[Before-and-after object listings]

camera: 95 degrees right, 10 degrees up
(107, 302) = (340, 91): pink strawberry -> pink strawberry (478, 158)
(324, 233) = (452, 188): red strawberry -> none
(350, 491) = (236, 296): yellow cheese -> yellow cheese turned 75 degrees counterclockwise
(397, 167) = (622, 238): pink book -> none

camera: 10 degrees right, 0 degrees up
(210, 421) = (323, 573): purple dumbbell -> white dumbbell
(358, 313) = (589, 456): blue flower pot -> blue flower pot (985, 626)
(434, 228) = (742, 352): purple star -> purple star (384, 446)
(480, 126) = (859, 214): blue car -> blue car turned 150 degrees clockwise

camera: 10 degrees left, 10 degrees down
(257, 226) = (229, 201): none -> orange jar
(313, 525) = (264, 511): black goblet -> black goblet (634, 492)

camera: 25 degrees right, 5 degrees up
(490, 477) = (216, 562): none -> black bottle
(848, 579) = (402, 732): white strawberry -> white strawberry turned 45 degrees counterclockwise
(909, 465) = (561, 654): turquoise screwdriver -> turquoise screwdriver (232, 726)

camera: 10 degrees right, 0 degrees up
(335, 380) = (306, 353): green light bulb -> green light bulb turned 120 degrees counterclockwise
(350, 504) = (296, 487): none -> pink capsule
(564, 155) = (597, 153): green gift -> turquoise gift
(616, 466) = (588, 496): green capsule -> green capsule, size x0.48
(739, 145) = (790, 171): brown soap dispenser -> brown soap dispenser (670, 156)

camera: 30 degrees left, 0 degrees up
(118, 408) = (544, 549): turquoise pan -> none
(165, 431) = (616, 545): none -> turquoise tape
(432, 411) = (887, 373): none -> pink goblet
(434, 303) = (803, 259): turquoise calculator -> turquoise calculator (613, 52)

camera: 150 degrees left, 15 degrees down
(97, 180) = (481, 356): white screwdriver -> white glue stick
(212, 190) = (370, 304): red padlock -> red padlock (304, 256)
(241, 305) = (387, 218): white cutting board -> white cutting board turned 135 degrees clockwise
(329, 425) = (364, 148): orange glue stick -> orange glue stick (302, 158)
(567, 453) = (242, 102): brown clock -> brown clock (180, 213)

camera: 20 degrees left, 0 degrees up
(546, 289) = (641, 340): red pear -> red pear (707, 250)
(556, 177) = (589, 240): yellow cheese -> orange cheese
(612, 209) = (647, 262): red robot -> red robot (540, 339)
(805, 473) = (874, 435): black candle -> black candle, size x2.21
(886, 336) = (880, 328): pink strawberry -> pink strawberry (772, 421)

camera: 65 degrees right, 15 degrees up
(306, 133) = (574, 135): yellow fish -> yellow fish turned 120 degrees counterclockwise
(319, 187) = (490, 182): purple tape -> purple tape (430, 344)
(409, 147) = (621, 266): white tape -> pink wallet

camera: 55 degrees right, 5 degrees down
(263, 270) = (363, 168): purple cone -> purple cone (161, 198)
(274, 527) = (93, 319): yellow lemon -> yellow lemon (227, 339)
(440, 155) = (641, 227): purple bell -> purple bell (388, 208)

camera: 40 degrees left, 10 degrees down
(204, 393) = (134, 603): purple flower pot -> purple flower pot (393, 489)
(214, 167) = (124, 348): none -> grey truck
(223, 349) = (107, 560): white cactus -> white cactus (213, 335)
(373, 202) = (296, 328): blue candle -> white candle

-- EXERCISE INSTRUCTIONS --
Pick each line holding the word "strawberry" out of the data and copy it.

-- SOLUTION --
(107, 302) = (340, 91): pink strawberry -> pink strawberry (478, 158)
(324, 233) = (452, 188): red strawberry -> none
(848, 579) = (402, 732): white strawberry -> white strawberry turned 45 degrees counterclockwise
(886, 336) = (880, 328): pink strawberry -> pink strawberry (772, 421)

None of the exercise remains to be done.